[Start of Attachment]

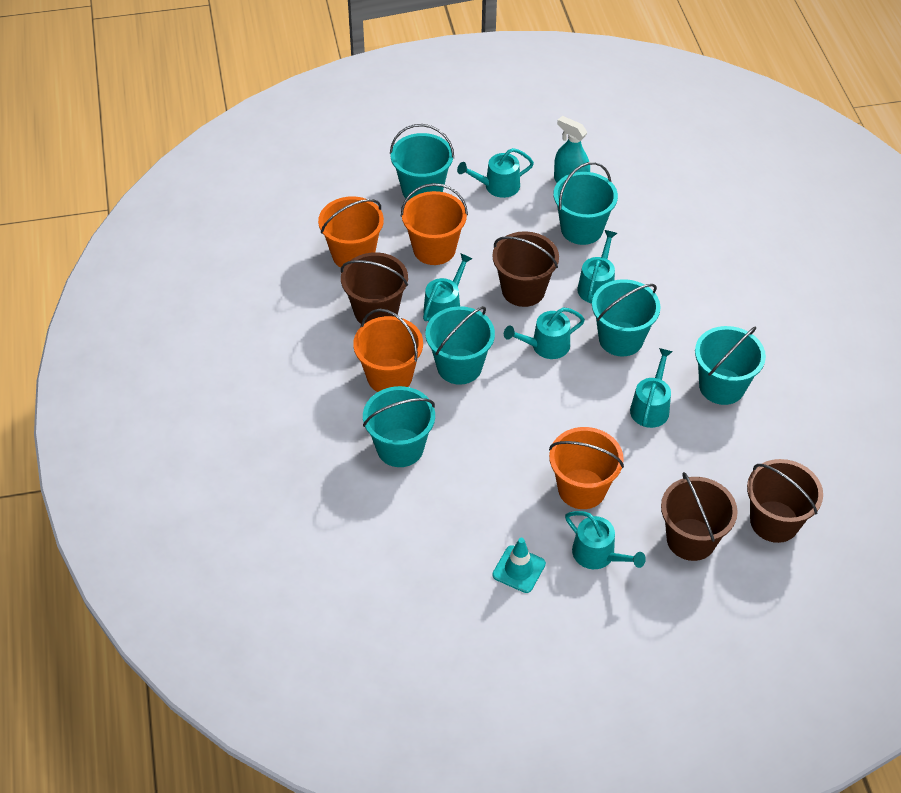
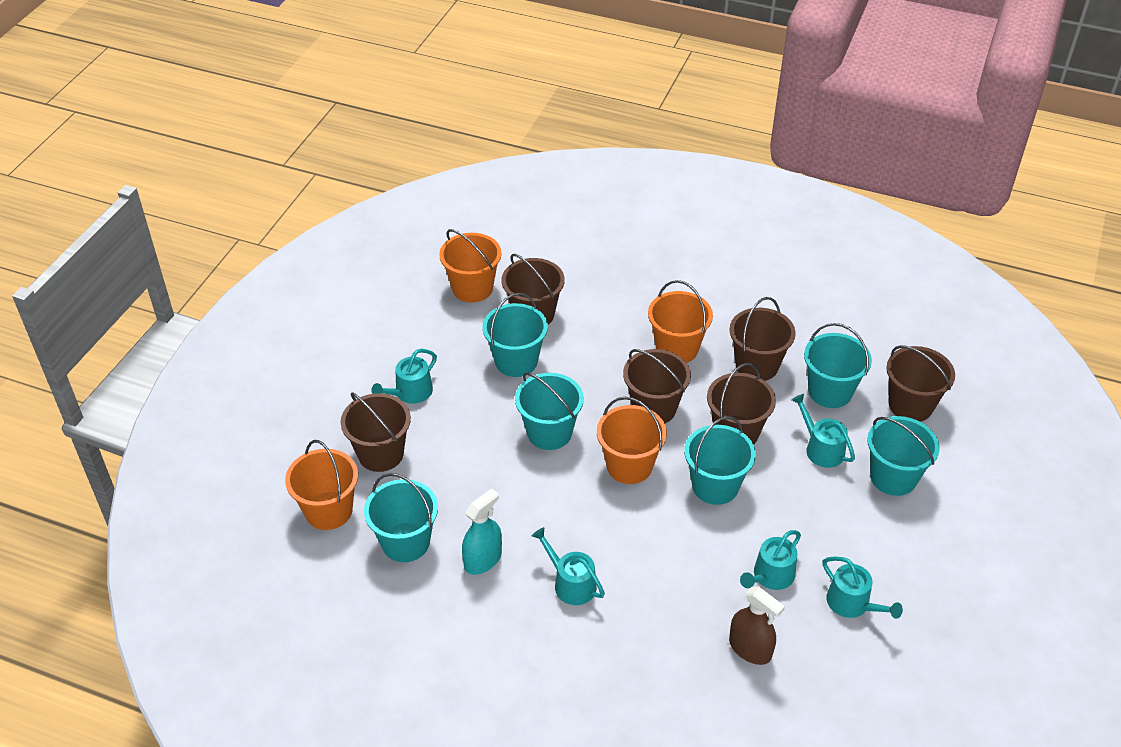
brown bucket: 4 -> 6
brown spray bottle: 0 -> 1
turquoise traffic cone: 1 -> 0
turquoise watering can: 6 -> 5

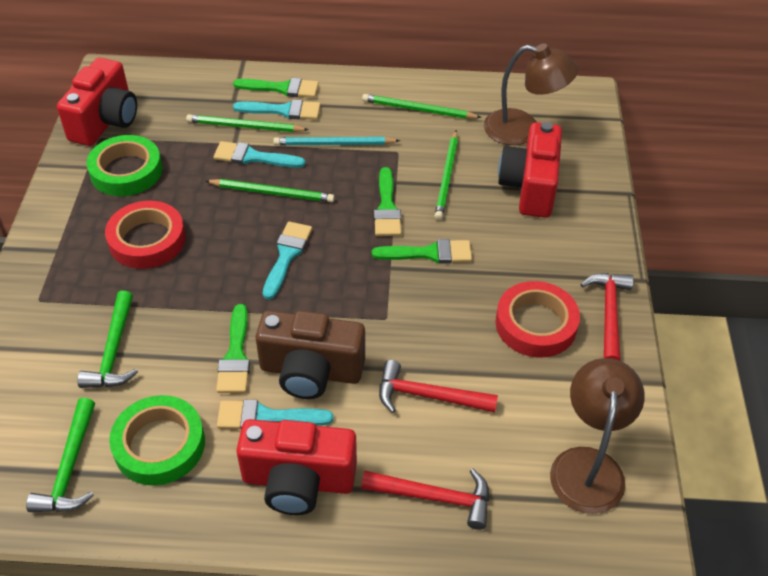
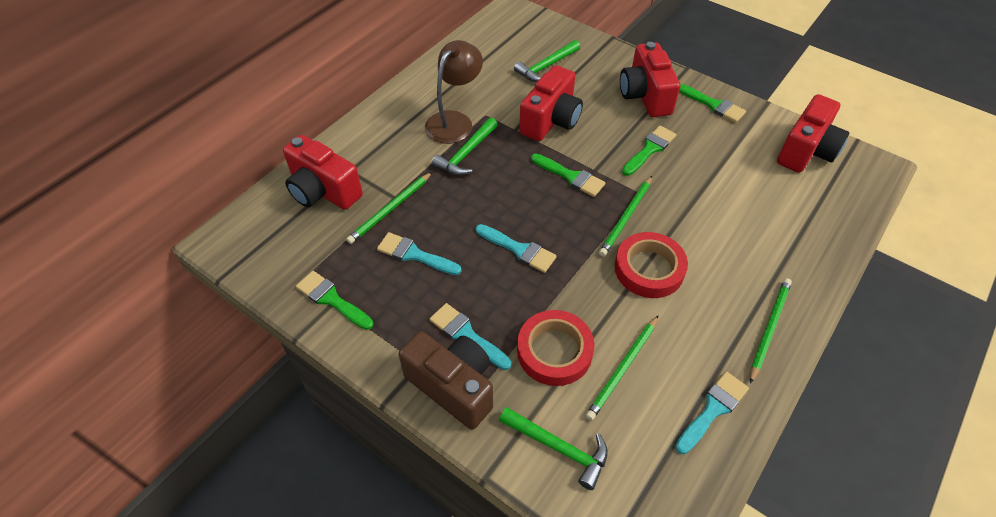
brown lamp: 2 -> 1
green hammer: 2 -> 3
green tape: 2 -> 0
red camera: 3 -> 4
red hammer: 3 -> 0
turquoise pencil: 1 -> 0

[End of Attachment]

▸ Problem requirements: Transcribe the whole listing, character for character, but not its images.

▸ Exercise answer:
brown bucket: 4 -> 6
brown spray bottle: 0 -> 1
turquoise traffic cone: 1 -> 0
turquoise watering can: 6 -> 5

brown lamp: 2 -> 1
green hammer: 2 -> 3
green tape: 2 -> 0
red camera: 3 -> 4
red hammer: 3 -> 0
turquoise pencil: 1 -> 0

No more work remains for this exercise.